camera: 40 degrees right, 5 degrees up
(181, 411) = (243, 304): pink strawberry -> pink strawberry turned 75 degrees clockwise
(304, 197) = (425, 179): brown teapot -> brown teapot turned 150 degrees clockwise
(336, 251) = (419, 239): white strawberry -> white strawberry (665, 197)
...
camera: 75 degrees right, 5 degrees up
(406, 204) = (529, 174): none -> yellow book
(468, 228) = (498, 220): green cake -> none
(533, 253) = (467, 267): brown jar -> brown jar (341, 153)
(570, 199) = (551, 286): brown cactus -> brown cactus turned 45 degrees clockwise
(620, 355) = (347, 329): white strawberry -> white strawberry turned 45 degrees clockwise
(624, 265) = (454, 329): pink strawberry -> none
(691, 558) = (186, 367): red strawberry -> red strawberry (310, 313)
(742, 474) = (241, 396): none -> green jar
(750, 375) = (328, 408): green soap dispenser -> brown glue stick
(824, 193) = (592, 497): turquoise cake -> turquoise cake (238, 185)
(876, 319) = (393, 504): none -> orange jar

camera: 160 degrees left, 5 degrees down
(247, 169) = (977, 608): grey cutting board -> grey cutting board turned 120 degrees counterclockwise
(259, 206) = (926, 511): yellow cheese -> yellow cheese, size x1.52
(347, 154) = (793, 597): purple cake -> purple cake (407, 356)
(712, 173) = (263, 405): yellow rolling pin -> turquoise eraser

EXERCISE OBJECTIVE: Where a line of the data holds the word "camera", copy that line.

TASK OUTPUT:
camera: 40 degrees right, 5 degrees up
camera: 75 degrees right, 5 degrees up
camera: 160 degrees left, 5 degrees down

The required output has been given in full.